◆ **WHAT TO WORK ON**:
Copy every record exactly, and keep the pictures out.

◆ **MATERIAL SUPPLIED**:
------------

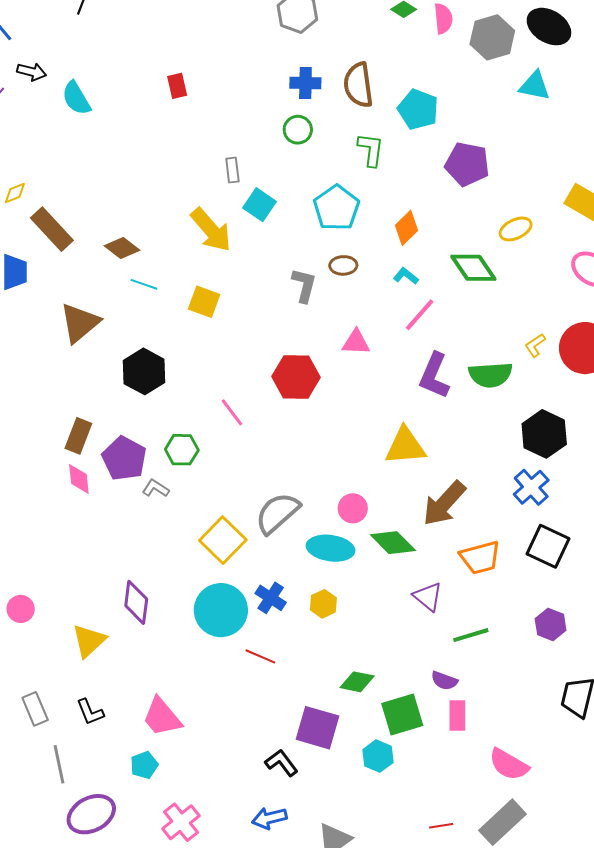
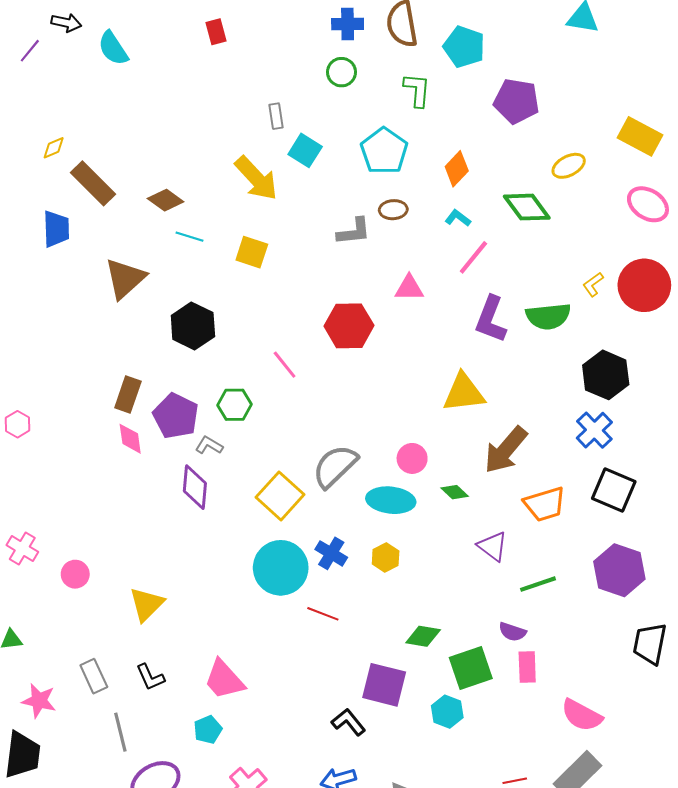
gray L-shape: (304, 285) -> (354, 231), turned 72
green diamond: (393, 543) -> (455, 492), size x0.6
purple diamond: (136, 602) -> (195, 487), moved
purple hexagon: (551, 625) -> (619, 570), size x1.6

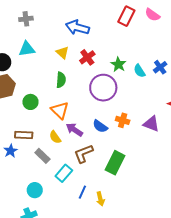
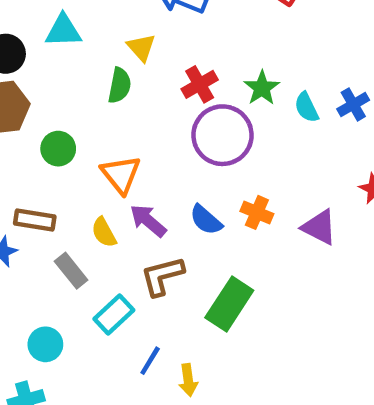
red cross: (87, 57) -> (200, 84), moved
green semicircle: (61, 80) -> (120, 85), moved

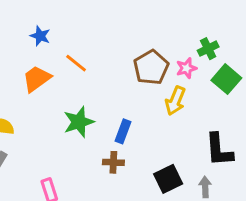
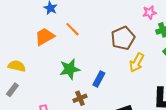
pink star: (186, 68) -> (149, 13), moved
brown cross: (113, 162) -> (80, 98), moved, turned -32

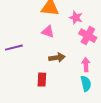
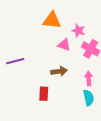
pink triangle: (48, 32) -> (64, 45), moved

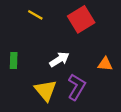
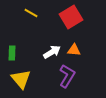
orange triangle: (105, 64) -> (74, 50), moved
yellow triangle: (46, 90) -> (21, 79), moved

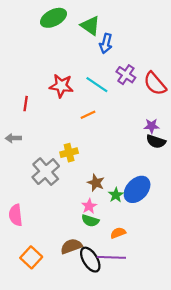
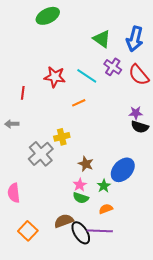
green triangle: (90, 26) -> (102, 39), moved
blue arrow: (106, 43) -> (135, 39), moved, size x1.4
green star: (116, 195) -> (104, 186), moved

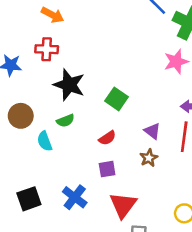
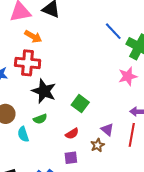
red cross: (47, 49) -> (28, 63), size x1.4
brown star: (149, 158) -> (97, 145), moved

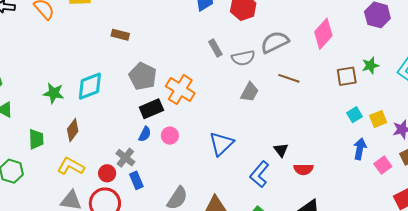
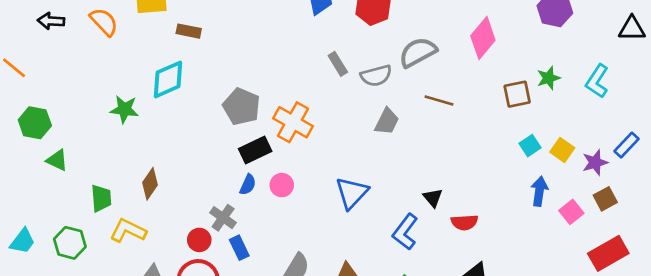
brown rectangle: (120, 35) -> (189, 31), moved
cyan diamond: (90, 86) -> (168, 79), moved
green star: (54, 93) -> (124, 109), moved
yellow square: (378, 119) -> (562, 150), turned -30
yellow L-shape: (71, 166) -> (128, 231), moved

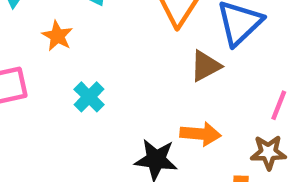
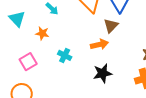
orange arrow: (200, 134) -> (99, 44), moved

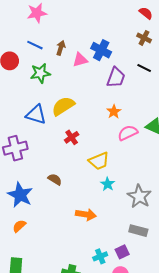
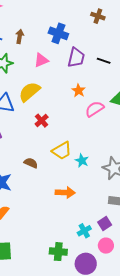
pink triangle: (80, 60) -> (41, 60), moved
black line: (144, 68) -> (104, 61), moved
yellow trapezoid: (99, 161) -> (62, 151), moved

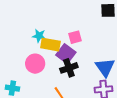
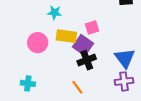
cyan star: (39, 36) -> (54, 13), moved
pink circle: (35, 64) -> (38, 43), moved

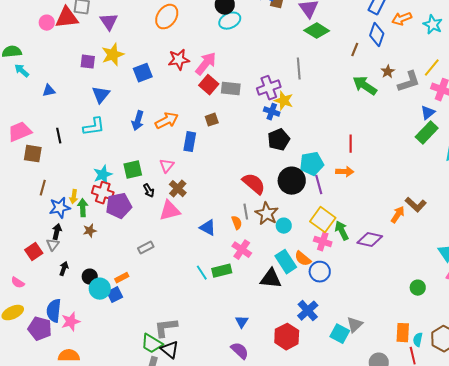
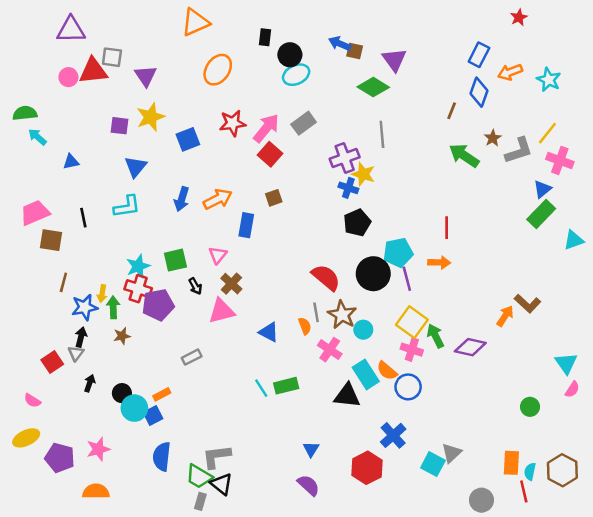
green diamond: (317, 31) -> (373, 87), moved
gray rectangle: (231, 89) -> (304, 123), moved, turned -42
pink cross: (242, 250) -> (330, 350), moved
blue semicircle: (54, 311) -> (162, 457), moved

------------

◆ **WRITTEN RESPONSE**:
gray L-shape: (304, 285) -> (354, 231), turned 72
green diamond: (393, 543) -> (455, 492), size x0.6
purple diamond: (136, 602) -> (195, 487), moved
purple hexagon: (551, 625) -> (619, 570), size x1.6

red cross: (87, 57) -> (200, 84), moved
green semicircle: (61, 80) -> (120, 85), moved

pink star: (186, 68) -> (149, 13), moved
brown cross: (113, 162) -> (80, 98), moved, turned -32

pink triangle: (48, 32) -> (64, 45), moved

orange triangle: (105, 64) -> (74, 50), moved
yellow triangle: (46, 90) -> (21, 79), moved

green triangle: (90, 26) -> (102, 39), moved
blue arrow: (106, 43) -> (135, 39), moved, size x1.4
green star: (116, 195) -> (104, 186), moved

red cross: (47, 49) -> (28, 63), size x1.4
brown star: (149, 158) -> (97, 145), moved

brown rectangle: (120, 35) -> (189, 31), moved
cyan diamond: (90, 86) -> (168, 79), moved
green star: (54, 93) -> (124, 109), moved
yellow square: (378, 119) -> (562, 150), turned -30
yellow L-shape: (71, 166) -> (128, 231), moved

orange arrow: (200, 134) -> (99, 44), moved

pink triangle: (80, 60) -> (41, 60), moved
black line: (144, 68) -> (104, 61), moved
yellow trapezoid: (99, 161) -> (62, 151), moved

cyan star: (39, 36) -> (54, 13), moved
pink circle: (35, 64) -> (38, 43), moved

green diamond: (317, 31) -> (373, 87), moved
gray rectangle: (231, 89) -> (304, 123), moved, turned -42
pink cross: (242, 250) -> (330, 350), moved
blue semicircle: (54, 311) -> (162, 457), moved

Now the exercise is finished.